_Dataset records:_
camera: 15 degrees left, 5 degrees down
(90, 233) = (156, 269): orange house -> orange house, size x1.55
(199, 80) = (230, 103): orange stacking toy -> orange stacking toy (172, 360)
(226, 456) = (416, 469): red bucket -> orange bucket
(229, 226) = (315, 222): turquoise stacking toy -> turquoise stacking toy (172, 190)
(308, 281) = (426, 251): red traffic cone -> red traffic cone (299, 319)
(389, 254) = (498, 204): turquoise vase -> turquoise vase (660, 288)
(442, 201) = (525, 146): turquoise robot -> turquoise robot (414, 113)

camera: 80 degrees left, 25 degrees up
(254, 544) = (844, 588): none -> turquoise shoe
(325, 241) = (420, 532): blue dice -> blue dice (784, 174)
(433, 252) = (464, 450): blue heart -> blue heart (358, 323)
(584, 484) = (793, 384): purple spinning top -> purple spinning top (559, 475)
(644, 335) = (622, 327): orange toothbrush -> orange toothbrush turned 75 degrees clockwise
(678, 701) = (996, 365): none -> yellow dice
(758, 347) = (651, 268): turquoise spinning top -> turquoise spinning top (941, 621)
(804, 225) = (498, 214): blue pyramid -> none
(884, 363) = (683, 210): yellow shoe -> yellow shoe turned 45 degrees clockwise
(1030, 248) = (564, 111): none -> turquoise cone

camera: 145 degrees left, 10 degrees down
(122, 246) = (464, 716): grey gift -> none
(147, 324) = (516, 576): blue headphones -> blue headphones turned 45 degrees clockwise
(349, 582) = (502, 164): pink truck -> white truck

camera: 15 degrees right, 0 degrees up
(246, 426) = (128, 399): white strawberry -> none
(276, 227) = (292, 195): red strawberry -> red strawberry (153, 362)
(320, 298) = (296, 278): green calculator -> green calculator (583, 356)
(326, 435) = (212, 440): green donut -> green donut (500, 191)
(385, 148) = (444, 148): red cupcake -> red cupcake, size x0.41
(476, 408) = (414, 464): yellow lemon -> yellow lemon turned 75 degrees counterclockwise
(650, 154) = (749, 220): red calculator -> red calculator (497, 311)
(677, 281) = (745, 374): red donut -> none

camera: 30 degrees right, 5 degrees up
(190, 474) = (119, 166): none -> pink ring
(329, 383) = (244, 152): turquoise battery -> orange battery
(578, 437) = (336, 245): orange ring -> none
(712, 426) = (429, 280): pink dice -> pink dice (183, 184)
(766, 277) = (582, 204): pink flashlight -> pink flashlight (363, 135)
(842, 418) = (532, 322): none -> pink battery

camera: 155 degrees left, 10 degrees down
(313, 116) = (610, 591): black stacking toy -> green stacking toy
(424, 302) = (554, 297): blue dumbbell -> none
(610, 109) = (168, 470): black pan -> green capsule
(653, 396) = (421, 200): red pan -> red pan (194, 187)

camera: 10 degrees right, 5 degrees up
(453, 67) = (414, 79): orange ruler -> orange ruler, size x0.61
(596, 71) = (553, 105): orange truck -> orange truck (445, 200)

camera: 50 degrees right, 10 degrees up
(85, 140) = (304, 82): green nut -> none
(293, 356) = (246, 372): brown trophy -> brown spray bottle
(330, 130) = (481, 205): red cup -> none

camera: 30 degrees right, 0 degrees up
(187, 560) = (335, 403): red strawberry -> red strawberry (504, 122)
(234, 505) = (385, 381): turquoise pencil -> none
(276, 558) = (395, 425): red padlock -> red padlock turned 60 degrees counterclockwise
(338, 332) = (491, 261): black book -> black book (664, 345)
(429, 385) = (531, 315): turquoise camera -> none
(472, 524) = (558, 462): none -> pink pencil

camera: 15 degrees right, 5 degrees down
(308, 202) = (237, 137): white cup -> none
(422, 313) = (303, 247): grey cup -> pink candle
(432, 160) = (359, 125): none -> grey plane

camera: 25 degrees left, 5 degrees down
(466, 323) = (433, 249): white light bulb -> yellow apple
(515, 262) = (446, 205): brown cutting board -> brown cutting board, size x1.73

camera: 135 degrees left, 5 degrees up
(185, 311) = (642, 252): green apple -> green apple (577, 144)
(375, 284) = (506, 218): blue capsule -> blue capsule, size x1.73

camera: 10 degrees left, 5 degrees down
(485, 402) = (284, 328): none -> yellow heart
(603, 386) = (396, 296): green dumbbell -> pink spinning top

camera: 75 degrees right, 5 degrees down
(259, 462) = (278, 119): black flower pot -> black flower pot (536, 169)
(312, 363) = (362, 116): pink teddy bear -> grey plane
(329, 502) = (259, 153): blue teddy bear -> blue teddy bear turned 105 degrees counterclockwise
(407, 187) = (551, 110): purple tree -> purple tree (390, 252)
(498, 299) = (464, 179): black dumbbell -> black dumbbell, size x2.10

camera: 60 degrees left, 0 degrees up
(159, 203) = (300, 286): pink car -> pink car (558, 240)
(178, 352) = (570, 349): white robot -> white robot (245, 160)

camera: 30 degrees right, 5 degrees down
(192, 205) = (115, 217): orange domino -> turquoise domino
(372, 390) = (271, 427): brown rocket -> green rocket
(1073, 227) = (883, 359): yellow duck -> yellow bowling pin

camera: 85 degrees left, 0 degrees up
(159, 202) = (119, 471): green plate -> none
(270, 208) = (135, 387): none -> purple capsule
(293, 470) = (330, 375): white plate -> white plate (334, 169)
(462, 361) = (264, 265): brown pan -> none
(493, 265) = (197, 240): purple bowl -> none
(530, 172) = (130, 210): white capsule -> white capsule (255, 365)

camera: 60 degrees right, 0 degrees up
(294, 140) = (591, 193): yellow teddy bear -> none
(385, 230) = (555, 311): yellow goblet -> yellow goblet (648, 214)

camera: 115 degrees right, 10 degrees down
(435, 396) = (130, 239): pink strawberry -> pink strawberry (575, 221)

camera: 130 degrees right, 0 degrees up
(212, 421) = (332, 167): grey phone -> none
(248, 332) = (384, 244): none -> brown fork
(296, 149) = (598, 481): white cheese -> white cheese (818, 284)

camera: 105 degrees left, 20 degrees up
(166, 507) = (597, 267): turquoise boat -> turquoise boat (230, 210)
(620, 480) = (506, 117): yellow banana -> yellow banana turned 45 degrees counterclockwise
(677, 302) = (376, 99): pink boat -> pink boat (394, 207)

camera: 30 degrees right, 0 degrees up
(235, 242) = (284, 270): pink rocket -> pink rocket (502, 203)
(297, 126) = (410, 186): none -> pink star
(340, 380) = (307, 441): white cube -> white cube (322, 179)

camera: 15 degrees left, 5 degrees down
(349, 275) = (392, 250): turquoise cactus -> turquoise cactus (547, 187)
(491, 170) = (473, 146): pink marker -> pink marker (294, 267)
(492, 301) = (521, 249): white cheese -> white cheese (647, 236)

_Aim of the task:_ Output the line holding "(340, 380) = (307, 441): white", then every later line through the end of the records above, exactly as given and nothing else.

_Solution for this task:_
(340, 380) = (307, 441): white cube -> white cube (322, 179)

camera: 15 degrees left, 5 degrees down
(349, 275) = (392, 250): turquoise cactus -> turquoise cactus (547, 187)
(491, 170) = (473, 146): pink marker -> pink marker (294, 267)
(492, 301) = (521, 249): white cheese -> white cheese (647, 236)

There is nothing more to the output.